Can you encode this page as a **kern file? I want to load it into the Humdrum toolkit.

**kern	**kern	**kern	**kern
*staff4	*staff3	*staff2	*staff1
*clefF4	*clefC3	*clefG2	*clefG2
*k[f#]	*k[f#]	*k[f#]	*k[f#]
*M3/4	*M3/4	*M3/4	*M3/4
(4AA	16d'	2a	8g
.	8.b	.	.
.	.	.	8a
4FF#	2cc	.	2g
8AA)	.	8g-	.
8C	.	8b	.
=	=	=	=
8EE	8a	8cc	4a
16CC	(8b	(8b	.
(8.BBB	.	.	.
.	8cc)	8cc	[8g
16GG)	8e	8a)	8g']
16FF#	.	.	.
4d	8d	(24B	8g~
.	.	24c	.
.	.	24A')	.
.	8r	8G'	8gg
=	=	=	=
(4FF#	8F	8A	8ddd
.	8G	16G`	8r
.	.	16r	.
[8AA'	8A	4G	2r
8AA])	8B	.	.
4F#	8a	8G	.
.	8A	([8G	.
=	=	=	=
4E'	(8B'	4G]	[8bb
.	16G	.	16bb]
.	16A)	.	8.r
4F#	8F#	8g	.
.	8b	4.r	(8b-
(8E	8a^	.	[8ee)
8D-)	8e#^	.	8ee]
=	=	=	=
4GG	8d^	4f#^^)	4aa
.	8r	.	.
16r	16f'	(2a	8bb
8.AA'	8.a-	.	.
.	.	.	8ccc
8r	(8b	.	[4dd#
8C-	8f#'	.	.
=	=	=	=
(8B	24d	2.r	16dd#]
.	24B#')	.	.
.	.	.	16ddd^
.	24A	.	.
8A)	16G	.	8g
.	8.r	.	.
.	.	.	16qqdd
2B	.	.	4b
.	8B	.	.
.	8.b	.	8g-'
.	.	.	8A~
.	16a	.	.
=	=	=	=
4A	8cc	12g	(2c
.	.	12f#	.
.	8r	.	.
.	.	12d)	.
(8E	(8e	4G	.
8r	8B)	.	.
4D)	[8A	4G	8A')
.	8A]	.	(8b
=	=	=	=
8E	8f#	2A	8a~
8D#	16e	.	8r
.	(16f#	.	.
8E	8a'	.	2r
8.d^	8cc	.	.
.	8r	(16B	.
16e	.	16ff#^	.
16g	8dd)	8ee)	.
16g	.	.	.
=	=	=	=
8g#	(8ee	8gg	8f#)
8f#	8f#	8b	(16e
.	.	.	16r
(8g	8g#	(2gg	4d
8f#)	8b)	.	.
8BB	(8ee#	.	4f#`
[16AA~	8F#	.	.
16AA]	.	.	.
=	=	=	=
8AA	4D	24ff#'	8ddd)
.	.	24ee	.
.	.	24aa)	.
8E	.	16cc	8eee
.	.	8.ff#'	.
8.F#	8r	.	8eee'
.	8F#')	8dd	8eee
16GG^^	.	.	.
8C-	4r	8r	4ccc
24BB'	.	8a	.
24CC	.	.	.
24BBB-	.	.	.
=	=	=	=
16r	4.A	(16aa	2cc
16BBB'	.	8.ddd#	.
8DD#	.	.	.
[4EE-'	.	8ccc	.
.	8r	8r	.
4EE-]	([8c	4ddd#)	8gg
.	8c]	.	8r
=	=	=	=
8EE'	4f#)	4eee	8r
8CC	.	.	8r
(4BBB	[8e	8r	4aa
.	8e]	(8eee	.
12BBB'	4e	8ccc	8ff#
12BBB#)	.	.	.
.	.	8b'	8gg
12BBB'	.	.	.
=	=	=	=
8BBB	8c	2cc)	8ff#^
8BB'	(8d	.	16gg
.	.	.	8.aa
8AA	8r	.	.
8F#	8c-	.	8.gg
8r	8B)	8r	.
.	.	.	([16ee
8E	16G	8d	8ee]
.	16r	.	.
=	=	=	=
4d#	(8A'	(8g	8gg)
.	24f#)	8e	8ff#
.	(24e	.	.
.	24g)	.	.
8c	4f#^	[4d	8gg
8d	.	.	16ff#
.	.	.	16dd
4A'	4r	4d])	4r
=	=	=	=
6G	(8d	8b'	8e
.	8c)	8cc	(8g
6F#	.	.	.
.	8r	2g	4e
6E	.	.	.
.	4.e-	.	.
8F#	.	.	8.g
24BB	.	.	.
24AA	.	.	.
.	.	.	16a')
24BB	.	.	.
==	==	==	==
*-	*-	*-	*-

.....

*YOUR OBJECTIVE*.
Count the lines above that contain the string "kern", and reply with only that number.

*FINISHED ANSWER*.
2